═════ RECORDED DATA ═════
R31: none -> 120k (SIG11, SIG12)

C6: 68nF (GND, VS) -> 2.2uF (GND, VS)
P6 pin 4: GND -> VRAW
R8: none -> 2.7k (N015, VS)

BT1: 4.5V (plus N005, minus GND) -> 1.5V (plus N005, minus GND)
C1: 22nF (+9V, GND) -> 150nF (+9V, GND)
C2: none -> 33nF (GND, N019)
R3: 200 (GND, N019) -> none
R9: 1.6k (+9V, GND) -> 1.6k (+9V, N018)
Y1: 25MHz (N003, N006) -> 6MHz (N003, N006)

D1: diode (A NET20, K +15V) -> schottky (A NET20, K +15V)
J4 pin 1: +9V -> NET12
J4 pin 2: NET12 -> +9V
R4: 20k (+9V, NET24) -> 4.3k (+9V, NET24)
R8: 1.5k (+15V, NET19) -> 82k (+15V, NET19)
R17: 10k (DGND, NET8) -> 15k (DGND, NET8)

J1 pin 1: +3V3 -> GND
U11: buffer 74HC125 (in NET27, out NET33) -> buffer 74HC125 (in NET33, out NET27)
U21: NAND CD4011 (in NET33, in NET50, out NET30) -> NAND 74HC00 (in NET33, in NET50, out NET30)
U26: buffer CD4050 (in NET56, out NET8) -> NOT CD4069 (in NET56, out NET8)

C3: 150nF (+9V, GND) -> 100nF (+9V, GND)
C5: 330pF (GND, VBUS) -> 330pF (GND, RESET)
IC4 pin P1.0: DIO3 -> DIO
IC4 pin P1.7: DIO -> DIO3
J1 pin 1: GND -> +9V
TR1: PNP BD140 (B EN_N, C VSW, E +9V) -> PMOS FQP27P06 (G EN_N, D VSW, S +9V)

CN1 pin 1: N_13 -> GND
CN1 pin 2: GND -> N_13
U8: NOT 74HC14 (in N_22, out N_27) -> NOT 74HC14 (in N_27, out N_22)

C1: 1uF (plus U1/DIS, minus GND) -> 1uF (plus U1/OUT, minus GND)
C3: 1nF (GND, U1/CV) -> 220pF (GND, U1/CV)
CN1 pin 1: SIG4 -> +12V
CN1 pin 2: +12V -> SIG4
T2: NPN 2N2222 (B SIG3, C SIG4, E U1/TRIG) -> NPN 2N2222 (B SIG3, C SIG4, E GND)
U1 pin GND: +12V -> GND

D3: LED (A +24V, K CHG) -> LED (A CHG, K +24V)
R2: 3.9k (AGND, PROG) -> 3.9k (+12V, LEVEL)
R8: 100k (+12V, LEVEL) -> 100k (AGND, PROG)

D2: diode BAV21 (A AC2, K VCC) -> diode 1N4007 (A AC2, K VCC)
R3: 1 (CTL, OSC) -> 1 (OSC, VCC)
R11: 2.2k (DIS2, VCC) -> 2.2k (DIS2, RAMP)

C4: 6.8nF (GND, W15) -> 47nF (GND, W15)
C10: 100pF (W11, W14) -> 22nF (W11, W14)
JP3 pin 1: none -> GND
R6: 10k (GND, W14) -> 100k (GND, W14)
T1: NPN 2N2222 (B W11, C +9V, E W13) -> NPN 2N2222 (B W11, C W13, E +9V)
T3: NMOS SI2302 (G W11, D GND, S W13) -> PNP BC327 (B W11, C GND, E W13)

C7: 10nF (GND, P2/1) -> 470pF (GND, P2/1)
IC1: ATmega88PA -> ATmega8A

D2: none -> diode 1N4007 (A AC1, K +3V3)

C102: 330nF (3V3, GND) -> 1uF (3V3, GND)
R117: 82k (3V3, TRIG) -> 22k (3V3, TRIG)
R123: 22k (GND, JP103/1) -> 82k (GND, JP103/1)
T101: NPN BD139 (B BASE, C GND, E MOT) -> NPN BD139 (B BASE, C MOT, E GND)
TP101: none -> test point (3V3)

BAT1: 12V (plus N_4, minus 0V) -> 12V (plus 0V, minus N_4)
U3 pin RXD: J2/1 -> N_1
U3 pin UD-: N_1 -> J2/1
═════
▸ TO DO
Restate all of the entries exactly, please.

▸ ANSWER BOX
R31: none -> 120k (SIG11, SIG12)

C6: 68nF (GND, VS) -> 2.2uF (GND, VS)
P6 pin 4: GND -> VRAW
R8: none -> 2.7k (N015, VS)

BT1: 4.5V (plus N005, minus GND) -> 1.5V (plus N005, minus GND)
C1: 22nF (+9V, GND) -> 150nF (+9V, GND)
C2: none -> 33nF (GND, N019)
R3: 200 (GND, N019) -> none
R9: 1.6k (+9V, GND) -> 1.6k (+9V, N018)
Y1: 25MHz (N003, N006) -> 6MHz (N003, N006)

D1: diode (A NET20, K +15V) -> schottky (A NET20, K +15V)
J4 pin 1: +9V -> NET12
J4 pin 2: NET12 -> +9V
R4: 20k (+9V, NET24) -> 4.3k (+9V, NET24)
R8: 1.5k (+15V, NET19) -> 82k (+15V, NET19)
R17: 10k (DGND, NET8) -> 15k (DGND, NET8)

J1 pin 1: +3V3 -> GND
U11: buffer 74HC125 (in NET27, out NET33) -> buffer 74HC125 (in NET33, out NET27)
U21: NAND CD4011 (in NET33, in NET50, out NET30) -> NAND 74HC00 (in NET33, in NET50, out NET30)
U26: buffer CD4050 (in NET56, out NET8) -> NOT CD4069 (in NET56, out NET8)

C3: 150nF (+9V, GND) -> 100nF (+9V, GND)
C5: 330pF (GND, VBUS) -> 330pF (GND, RESET)
IC4 pin P1.0: DIO3 -> DIO
IC4 pin P1.7: DIO -> DIO3
J1 pin 1: GND -> +9V
TR1: PNP BD140 (B EN_N, C VSW, E +9V) -> PMOS FQP27P06 (G EN_N, D VSW, S +9V)

CN1 pin 1: N_13 -> GND
CN1 pin 2: GND -> N_13
U8: NOT 74HC14 (in N_22, out N_27) -> NOT 74HC14 (in N_27, out N_22)

C1: 1uF (plus U1/DIS, minus GND) -> 1uF (plus U1/OUT, minus GND)
C3: 1nF (GND, U1/CV) -> 220pF (GND, U1/CV)
CN1 pin 1: SIG4 -> +12V
CN1 pin 2: +12V -> SIG4
T2: NPN 2N2222 (B SIG3, C SIG4, E U1/TRIG) -> NPN 2N2222 (B SIG3, C SIG4, E GND)
U1 pin GND: +12V -> GND

D3: LED (A +24V, K CHG) -> LED (A CHG, K +24V)
R2: 3.9k (AGND, PROG) -> 3.9k (+12V, LEVEL)
R8: 100k (+12V, LEVEL) -> 100k (AGND, PROG)

D2: diode BAV21 (A AC2, K VCC) -> diode 1N4007 (A AC2, K VCC)
R3: 1 (CTL, OSC) -> 1 (OSC, VCC)
R11: 2.2k (DIS2, VCC) -> 2.2k (DIS2, RAMP)

C4: 6.8nF (GND, W15) -> 47nF (GND, W15)
C10: 100pF (W11, W14) -> 22nF (W11, W14)
JP3 pin 1: none -> GND
R6: 10k (GND, W14) -> 100k (GND, W14)
T1: NPN 2N2222 (B W11, C +9V, E W13) -> NPN 2N2222 (B W11, C W13, E +9V)
T3: NMOS SI2302 (G W11, D GND, S W13) -> PNP BC327 (B W11, C GND, E W13)

C7: 10nF (GND, P2/1) -> 470pF (GND, P2/1)
IC1: ATmega88PA -> ATmega8A

D2: none -> diode 1N4007 (A AC1, K +3V3)

C102: 330nF (3V3, GND) -> 1uF (3V3, GND)
R117: 82k (3V3, TRIG) -> 22k (3V3, TRIG)
R123: 22k (GND, JP103/1) -> 82k (GND, JP103/1)
T101: NPN BD139 (B BASE, C GND, E MOT) -> NPN BD139 (B BASE, C MOT, E GND)
TP101: none -> test point (3V3)

BAT1: 12V (plus N_4, minus 0V) -> 12V (plus 0V, minus N_4)
U3 pin RXD: J2/1 -> N_1
U3 pin UD-: N_1 -> J2/1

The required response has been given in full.